RECORD EXTRACTS:
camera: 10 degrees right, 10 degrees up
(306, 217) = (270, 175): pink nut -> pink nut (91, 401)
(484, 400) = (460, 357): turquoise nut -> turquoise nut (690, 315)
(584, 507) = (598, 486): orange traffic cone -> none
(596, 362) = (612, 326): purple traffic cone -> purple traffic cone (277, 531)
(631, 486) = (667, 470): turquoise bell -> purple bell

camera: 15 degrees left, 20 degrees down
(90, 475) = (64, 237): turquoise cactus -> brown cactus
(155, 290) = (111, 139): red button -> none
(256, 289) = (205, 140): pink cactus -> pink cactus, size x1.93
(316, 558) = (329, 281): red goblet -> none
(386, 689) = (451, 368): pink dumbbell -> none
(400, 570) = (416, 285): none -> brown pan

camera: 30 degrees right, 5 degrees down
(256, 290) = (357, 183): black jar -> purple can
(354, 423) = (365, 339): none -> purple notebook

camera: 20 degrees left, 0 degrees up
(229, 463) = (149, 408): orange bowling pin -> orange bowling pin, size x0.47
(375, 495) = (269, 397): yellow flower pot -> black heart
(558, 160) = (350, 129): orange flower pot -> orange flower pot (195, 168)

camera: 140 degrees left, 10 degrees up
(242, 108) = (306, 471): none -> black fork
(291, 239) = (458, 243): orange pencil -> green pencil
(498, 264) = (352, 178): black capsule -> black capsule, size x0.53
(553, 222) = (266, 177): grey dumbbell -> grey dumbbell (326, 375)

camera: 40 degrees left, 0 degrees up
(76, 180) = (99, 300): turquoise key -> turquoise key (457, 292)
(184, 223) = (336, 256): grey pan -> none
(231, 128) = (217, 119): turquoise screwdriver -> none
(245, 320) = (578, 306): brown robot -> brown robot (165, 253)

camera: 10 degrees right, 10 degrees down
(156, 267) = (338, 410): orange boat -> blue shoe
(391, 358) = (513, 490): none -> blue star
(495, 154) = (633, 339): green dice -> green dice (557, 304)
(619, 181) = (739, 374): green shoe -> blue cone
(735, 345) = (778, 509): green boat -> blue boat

TASK: The output should match the records above exactly, entry for entry.

EXPECTED OUTPUT:
camera: 10 degrees right, 10 degrees up
(306, 217) = (270, 175): pink nut -> pink nut (91, 401)
(484, 400) = (460, 357): turquoise nut -> turquoise nut (690, 315)
(584, 507) = (598, 486): orange traffic cone -> none
(596, 362) = (612, 326): purple traffic cone -> purple traffic cone (277, 531)
(631, 486) = (667, 470): turquoise bell -> purple bell

camera: 15 degrees left, 20 degrees down
(90, 475) = (64, 237): turquoise cactus -> brown cactus
(155, 290) = (111, 139): red button -> none
(256, 289) = (205, 140): pink cactus -> pink cactus, size x1.93
(316, 558) = (329, 281): red goblet -> none
(386, 689) = (451, 368): pink dumbbell -> none
(400, 570) = (416, 285): none -> brown pan

camera: 30 degrees right, 5 degrees down
(256, 290) = (357, 183): black jar -> purple can
(354, 423) = (365, 339): none -> purple notebook

camera: 20 degrees left, 0 degrees up
(229, 463) = (149, 408): orange bowling pin -> orange bowling pin, size x0.47
(375, 495) = (269, 397): yellow flower pot -> black heart
(558, 160) = (350, 129): orange flower pot -> orange flower pot (195, 168)

camera: 140 degrees left, 10 degrees up
(242, 108) = (306, 471): none -> black fork
(291, 239) = (458, 243): orange pencil -> green pencil
(498, 264) = (352, 178): black capsule -> black capsule, size x0.53
(553, 222) = (266, 177): grey dumbbell -> grey dumbbell (326, 375)

camera: 40 degrees left, 0 degrees up
(76, 180) = (99, 300): turquoise key -> turquoise key (457, 292)
(184, 223) = (336, 256): grey pan -> none
(231, 128) = (217, 119): turquoise screwdriver -> none
(245, 320) = (578, 306): brown robot -> brown robot (165, 253)

camera: 10 degrees right, 10 degrees down
(156, 267) = (338, 410): orange boat -> blue shoe
(391, 358) = (513, 490): none -> blue star
(495, 154) = (633, 339): green dice -> green dice (557, 304)
(619, 181) = (739, 374): green shoe -> blue cone
(735, 345) = (778, 509): green boat -> blue boat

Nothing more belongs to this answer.